--- START ---
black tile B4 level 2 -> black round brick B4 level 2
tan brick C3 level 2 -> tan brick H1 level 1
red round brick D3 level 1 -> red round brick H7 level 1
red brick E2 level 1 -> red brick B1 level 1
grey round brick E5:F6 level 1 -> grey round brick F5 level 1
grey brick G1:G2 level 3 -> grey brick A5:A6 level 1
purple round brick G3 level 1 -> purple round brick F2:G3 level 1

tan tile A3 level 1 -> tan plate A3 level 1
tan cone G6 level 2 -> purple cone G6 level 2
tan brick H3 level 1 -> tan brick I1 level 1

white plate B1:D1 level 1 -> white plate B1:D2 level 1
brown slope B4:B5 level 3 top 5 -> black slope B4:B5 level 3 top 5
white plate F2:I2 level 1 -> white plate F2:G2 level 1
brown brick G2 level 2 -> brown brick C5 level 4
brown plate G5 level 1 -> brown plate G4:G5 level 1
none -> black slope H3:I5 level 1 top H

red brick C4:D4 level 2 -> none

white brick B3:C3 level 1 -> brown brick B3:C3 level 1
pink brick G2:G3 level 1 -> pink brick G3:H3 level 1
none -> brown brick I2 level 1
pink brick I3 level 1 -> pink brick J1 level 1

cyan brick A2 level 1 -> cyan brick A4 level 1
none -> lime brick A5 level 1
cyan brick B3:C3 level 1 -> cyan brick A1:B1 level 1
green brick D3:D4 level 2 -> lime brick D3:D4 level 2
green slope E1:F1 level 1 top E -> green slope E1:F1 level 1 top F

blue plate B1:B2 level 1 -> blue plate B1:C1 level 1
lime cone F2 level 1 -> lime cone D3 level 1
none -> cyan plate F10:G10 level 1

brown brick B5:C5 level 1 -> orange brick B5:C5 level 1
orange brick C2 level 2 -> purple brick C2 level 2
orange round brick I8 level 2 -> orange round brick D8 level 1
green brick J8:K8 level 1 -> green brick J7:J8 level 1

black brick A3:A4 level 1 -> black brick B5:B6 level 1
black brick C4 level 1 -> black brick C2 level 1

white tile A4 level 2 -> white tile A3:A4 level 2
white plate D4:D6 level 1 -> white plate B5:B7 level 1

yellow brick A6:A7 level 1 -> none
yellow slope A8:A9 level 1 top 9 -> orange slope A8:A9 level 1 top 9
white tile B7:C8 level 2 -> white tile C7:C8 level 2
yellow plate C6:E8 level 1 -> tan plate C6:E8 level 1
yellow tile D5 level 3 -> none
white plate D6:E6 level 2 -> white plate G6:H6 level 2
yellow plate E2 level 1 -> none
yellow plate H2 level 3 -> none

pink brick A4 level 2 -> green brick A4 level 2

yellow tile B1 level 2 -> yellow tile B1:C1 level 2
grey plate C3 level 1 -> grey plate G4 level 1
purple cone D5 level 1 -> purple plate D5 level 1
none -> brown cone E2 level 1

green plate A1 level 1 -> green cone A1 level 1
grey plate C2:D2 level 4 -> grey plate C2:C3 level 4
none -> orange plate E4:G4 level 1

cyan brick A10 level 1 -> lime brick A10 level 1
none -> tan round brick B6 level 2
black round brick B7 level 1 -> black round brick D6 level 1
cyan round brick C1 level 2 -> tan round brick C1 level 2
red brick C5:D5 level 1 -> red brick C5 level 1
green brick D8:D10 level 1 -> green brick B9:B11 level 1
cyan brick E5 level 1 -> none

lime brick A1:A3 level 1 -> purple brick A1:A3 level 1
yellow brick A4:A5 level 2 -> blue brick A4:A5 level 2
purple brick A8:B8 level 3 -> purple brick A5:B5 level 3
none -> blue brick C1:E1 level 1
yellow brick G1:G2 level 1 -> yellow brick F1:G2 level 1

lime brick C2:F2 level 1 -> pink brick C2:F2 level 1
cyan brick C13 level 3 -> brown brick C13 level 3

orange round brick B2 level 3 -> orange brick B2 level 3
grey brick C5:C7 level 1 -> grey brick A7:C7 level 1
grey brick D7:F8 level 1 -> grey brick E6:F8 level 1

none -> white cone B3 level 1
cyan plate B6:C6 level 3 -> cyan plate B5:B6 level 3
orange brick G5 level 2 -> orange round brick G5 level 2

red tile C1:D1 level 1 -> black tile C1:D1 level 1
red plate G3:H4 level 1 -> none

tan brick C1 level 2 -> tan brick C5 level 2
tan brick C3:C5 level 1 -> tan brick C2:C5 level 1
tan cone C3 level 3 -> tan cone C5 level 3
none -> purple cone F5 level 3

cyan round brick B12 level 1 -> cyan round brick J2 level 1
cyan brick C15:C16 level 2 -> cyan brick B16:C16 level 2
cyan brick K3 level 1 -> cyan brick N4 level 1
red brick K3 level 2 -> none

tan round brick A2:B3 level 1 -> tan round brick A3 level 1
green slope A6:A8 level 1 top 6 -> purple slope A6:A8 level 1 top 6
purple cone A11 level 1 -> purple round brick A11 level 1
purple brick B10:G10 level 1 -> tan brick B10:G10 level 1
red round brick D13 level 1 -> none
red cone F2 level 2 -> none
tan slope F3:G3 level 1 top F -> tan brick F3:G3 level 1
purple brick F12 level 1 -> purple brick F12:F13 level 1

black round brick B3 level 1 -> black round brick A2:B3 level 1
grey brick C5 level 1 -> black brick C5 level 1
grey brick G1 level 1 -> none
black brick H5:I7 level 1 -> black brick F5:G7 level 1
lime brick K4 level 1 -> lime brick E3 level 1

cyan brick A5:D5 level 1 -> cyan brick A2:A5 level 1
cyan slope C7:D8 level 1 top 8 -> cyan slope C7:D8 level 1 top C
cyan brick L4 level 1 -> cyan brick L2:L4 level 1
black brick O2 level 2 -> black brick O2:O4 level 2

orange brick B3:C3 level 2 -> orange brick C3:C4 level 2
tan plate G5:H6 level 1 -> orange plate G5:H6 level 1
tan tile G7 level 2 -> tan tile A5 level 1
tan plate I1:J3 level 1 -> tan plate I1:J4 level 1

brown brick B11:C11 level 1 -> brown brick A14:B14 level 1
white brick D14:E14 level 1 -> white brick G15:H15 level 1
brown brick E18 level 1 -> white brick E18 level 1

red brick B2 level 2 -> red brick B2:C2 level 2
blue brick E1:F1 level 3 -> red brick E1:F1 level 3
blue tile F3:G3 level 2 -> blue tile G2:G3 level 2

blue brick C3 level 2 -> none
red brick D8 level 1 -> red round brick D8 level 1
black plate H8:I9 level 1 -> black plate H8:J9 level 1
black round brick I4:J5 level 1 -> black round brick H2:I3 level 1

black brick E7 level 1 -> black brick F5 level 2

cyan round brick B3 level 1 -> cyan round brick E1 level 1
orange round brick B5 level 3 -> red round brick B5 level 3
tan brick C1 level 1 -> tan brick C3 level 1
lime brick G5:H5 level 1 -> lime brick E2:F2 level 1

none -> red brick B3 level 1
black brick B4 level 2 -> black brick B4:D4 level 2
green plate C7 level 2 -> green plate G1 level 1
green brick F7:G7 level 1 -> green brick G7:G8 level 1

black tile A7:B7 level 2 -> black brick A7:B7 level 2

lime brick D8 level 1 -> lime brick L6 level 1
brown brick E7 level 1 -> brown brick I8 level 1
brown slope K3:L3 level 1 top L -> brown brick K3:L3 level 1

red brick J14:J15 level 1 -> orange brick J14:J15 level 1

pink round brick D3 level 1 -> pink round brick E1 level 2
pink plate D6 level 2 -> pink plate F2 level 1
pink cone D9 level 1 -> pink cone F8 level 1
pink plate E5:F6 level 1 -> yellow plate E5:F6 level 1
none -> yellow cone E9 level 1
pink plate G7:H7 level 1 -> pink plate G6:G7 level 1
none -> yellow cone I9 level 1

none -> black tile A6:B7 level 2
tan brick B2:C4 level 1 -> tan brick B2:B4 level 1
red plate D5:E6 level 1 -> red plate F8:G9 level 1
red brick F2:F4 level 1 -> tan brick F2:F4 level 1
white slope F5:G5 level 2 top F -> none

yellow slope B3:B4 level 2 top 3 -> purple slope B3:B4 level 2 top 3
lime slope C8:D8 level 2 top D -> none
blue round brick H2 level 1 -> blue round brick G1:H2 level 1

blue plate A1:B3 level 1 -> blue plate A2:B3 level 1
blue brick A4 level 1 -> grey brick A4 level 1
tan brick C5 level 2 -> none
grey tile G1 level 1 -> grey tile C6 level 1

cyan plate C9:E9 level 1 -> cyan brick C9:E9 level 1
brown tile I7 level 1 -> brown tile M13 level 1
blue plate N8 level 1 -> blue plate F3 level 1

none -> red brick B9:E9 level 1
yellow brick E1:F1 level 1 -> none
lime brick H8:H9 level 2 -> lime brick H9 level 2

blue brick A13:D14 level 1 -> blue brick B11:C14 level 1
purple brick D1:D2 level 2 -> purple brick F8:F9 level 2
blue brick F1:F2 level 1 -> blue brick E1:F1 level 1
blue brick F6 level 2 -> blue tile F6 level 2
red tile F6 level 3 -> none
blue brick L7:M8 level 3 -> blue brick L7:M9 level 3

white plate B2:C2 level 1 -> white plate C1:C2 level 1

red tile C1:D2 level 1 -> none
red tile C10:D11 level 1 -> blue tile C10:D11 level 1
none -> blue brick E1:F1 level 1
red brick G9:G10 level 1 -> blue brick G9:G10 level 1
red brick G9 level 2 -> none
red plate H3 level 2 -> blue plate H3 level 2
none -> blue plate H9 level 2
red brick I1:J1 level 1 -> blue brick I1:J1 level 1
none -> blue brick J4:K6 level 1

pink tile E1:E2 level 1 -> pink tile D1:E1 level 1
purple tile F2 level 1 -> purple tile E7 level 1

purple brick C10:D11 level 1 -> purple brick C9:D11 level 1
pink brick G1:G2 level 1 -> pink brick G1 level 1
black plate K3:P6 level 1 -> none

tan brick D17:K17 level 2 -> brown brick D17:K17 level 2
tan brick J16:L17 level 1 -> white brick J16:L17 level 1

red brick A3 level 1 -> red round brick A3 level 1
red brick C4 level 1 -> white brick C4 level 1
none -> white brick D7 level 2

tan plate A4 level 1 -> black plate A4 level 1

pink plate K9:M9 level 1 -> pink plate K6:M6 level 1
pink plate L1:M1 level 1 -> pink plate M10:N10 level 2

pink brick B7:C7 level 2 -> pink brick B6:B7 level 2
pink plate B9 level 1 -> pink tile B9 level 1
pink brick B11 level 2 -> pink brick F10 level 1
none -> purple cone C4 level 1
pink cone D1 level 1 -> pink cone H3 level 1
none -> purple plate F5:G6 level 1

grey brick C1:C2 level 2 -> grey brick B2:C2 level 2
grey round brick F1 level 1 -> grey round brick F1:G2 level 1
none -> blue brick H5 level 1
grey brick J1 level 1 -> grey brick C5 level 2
--- END ---
● Work request: Among the lines above, which ones include the word "orange"? Copy them.

● Task output:
brown brick B5:C5 level 1 -> orange brick B5:C5 level 1
orange brick C2 level 2 -> purple brick C2 level 2
orange round brick I8 level 2 -> orange round brick D8 level 1
yellow slope A8:A9 level 1 top 9 -> orange slope A8:A9 level 1 top 9
none -> orange plate E4:G4 level 1
orange round brick B2 level 3 -> orange brick B2 level 3
orange brick G5 level 2 -> orange round brick G5 level 2
orange brick B3:C3 level 2 -> orange brick C3:C4 level 2
tan plate G5:H6 level 1 -> orange plate G5:H6 level 1
orange round brick B5 level 3 -> red round brick B5 level 3
red brick J14:J15 level 1 -> orange brick J14:J15 level 1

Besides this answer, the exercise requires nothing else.